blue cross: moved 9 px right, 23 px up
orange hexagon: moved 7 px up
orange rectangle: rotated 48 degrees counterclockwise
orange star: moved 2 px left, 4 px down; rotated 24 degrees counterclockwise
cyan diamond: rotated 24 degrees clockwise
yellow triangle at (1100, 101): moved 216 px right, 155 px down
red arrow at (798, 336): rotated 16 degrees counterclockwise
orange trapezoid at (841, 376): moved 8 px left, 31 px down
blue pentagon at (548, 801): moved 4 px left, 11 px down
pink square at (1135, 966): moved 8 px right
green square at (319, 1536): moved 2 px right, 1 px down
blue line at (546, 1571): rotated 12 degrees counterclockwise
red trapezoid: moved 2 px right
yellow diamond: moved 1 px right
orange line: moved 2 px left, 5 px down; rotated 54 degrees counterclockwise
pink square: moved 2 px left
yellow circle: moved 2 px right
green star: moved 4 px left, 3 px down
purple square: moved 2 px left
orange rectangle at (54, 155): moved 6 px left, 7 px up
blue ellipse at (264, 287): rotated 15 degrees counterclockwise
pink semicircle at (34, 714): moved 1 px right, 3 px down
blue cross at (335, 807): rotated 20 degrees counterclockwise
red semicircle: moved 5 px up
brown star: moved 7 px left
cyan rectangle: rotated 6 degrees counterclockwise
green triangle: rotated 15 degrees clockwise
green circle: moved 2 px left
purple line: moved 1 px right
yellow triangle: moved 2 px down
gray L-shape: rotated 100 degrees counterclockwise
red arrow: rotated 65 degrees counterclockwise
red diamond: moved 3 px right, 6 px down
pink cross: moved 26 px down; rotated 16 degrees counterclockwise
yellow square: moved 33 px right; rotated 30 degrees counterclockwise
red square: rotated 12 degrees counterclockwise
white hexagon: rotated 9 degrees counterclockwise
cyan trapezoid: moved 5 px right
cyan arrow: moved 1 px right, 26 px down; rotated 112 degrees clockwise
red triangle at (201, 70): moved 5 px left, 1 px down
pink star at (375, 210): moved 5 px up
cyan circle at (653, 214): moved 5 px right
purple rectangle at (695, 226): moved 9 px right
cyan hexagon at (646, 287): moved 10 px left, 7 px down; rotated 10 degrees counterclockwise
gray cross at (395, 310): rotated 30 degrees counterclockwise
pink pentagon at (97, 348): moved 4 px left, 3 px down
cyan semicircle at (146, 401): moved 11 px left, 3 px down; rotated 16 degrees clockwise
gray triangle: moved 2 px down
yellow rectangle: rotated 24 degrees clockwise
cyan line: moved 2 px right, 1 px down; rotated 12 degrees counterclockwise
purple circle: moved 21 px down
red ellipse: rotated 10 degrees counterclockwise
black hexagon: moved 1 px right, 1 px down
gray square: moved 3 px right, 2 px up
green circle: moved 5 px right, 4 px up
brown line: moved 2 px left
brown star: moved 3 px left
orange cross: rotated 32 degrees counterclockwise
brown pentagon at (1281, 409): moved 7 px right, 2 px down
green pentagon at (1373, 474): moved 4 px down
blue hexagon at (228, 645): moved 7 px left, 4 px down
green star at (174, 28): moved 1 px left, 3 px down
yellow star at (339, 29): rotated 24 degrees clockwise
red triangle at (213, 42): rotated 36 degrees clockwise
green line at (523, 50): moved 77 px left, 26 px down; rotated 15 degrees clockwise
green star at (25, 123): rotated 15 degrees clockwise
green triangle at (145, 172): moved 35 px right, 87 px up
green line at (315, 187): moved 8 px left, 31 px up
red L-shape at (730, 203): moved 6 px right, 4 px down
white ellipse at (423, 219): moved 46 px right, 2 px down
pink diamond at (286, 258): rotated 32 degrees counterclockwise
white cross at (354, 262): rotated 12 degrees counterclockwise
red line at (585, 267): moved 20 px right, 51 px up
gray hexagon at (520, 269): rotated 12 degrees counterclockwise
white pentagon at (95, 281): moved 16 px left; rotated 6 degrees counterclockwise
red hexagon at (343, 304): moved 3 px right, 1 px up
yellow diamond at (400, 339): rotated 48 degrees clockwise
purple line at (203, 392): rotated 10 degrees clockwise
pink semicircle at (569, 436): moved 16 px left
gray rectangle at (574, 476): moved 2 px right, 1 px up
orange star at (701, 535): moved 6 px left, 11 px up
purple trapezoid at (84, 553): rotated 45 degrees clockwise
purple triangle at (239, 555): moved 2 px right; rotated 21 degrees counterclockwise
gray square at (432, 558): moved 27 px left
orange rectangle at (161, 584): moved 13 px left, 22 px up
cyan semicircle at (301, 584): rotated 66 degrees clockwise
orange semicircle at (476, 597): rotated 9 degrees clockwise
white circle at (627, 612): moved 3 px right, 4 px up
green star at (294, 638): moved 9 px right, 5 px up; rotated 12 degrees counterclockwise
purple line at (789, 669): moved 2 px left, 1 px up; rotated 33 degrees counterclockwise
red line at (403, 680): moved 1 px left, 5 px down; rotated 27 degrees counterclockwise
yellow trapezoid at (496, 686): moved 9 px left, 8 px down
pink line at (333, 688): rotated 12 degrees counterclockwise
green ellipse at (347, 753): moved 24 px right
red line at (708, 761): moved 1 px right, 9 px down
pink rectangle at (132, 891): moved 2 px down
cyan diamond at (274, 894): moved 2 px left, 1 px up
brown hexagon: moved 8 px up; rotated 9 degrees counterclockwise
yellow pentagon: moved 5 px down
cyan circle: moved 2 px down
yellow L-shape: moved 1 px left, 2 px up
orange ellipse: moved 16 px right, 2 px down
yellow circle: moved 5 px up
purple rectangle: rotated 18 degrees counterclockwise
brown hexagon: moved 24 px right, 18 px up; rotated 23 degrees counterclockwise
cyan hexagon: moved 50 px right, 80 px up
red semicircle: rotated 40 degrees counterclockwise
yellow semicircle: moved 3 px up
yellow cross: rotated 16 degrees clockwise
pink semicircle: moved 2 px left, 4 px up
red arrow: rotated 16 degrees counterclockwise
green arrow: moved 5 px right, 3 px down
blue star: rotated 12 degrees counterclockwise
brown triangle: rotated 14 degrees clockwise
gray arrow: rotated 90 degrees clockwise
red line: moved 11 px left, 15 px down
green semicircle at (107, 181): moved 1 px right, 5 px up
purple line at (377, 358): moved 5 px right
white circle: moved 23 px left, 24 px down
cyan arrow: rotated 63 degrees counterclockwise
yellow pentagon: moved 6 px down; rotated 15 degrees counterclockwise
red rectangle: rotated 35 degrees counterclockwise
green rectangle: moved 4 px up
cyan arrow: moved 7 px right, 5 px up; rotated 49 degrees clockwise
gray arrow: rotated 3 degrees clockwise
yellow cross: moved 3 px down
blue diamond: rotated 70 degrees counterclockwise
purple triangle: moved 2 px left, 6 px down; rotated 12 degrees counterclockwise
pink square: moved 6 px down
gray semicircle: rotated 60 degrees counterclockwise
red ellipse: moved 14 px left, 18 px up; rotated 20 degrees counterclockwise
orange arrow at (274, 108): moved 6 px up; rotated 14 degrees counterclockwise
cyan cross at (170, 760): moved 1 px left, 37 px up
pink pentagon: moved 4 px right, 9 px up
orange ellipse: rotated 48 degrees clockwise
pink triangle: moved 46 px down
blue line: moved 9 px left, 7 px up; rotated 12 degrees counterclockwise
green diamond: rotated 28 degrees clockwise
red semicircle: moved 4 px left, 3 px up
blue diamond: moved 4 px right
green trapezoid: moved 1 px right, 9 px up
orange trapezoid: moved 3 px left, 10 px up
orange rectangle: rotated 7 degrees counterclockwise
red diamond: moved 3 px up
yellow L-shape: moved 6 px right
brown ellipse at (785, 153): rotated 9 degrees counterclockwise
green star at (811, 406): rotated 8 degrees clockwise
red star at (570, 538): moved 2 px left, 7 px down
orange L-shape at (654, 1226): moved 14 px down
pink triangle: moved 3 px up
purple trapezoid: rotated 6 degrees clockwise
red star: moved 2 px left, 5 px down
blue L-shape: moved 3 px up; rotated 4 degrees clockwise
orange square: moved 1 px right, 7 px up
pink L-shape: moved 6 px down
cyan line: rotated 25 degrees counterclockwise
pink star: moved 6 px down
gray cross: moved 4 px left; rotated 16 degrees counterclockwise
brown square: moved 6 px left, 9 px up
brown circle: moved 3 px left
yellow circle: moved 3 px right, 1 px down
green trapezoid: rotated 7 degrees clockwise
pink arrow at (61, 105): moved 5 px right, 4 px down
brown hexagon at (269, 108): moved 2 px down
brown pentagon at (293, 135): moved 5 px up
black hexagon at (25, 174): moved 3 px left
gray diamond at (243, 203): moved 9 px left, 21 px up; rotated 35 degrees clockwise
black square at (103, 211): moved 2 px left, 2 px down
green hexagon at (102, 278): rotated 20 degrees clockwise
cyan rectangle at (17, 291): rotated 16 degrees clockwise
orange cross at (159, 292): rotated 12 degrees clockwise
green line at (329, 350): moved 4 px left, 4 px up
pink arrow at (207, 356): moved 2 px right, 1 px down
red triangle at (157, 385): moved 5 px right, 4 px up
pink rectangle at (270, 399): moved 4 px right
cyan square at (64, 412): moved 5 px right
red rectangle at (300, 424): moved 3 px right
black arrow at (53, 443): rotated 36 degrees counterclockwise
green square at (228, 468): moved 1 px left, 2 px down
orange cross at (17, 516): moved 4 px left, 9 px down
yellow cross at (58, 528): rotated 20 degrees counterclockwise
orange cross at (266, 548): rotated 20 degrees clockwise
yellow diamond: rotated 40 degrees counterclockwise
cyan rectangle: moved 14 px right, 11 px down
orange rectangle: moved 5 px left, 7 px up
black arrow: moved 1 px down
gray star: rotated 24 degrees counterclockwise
────────────────────────────────────────
Challenge:
Reproduce the entries above word for word, beginning with the first entry and stopping after the line that contains "pink square at (1135, 966): moved 8 px right".

Output of the exercise:
blue cross: moved 9 px right, 23 px up
orange hexagon: moved 7 px up
orange rectangle: rotated 48 degrees counterclockwise
orange star: moved 2 px left, 4 px down; rotated 24 degrees counterclockwise
cyan diamond: rotated 24 degrees clockwise
yellow triangle at (1100, 101): moved 216 px right, 155 px down
red arrow at (798, 336): rotated 16 degrees counterclockwise
orange trapezoid at (841, 376): moved 8 px left, 31 px down
blue pentagon at (548, 801): moved 4 px left, 11 px down
pink square at (1135, 966): moved 8 px right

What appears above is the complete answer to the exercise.